**Recorded data:**
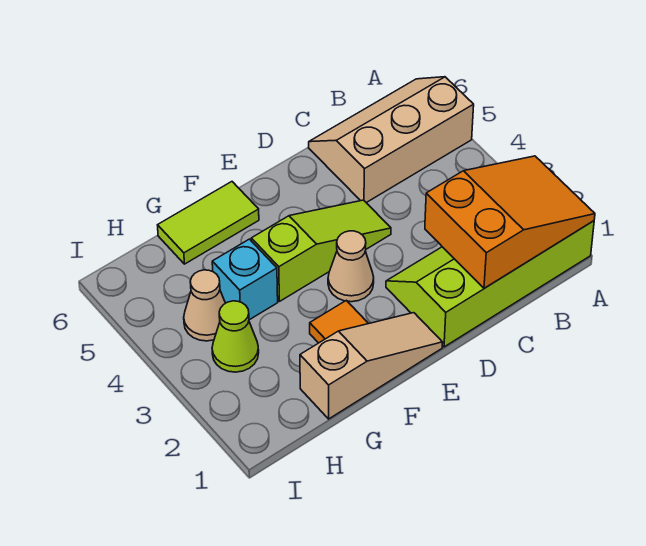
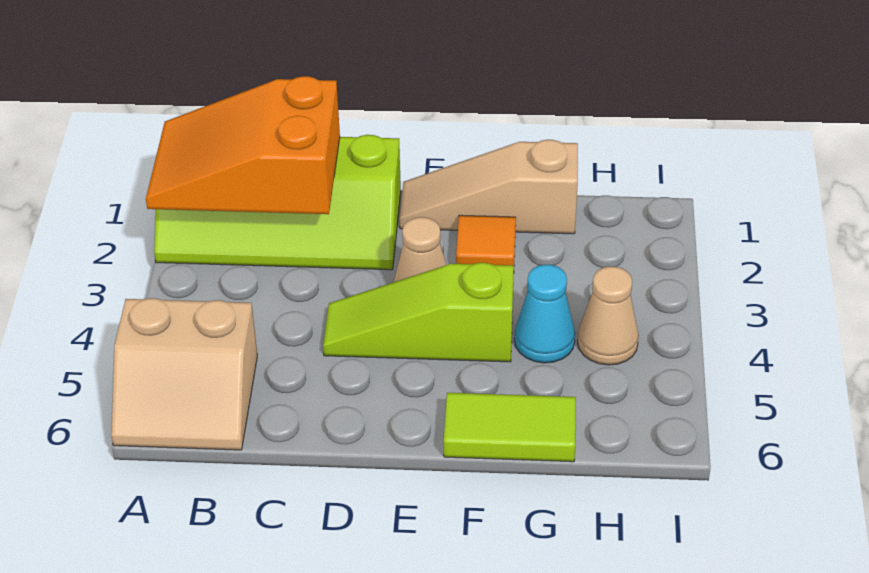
tan slope A5:C6 level 1 top 5 -> tan slope A5:B6 level 1 top 5
cyan brick G4 level 1 -> cyan cone G4 level 1
lime cone H3 level 1 -> none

**Goal of the exercise:** Give the material above again exactly as it stands, minus any images.

**Solution to this exercise:**
tan slope A5:C6 level 1 top 5 -> tan slope A5:B6 level 1 top 5
cyan brick G4 level 1 -> cyan cone G4 level 1
lime cone H3 level 1 -> none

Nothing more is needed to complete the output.